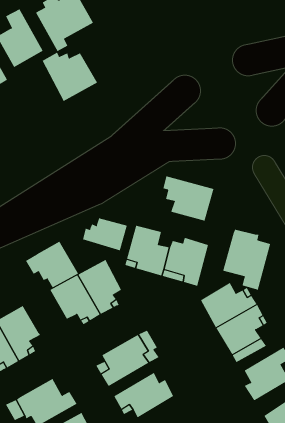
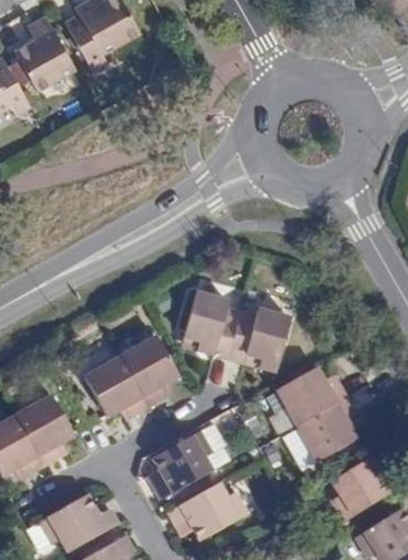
building: [42,52,98,102] -> none
building: [163,176,214,221] -> none
building: [82,218,127,251] -> none
building: [223,229,271,291] -> none
building: [25,241,79,288] -> none

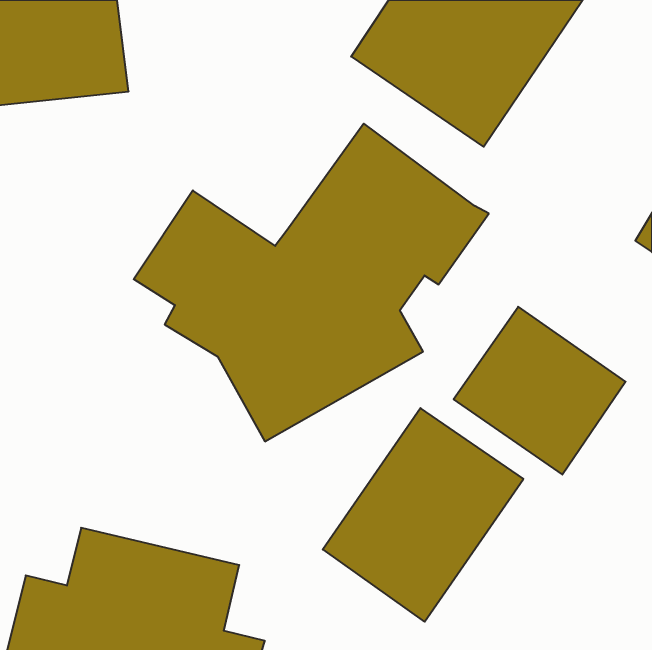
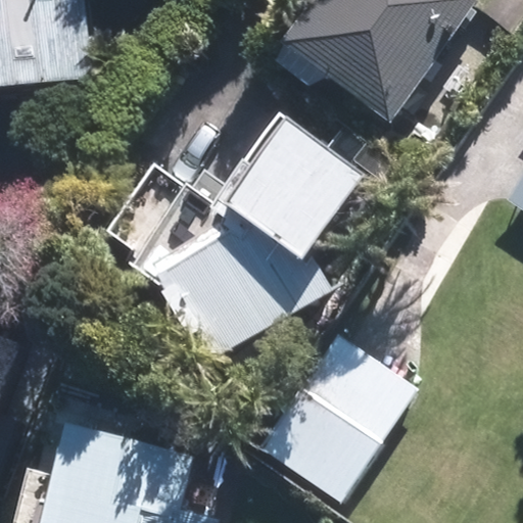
building: [454,307,626,475] -> none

□ □ □ □ □

WRITTEN TASK: Retype the records in full. Do not carry over the images.

OUTPUT FOR THIS EXERCISE:
building: [42,52,98,102] -> none
building: [163,176,214,221] -> none
building: [82,218,127,251] -> none
building: [223,229,271,291] -> none
building: [25,241,79,288] -> none

building: [454,307,626,475] -> none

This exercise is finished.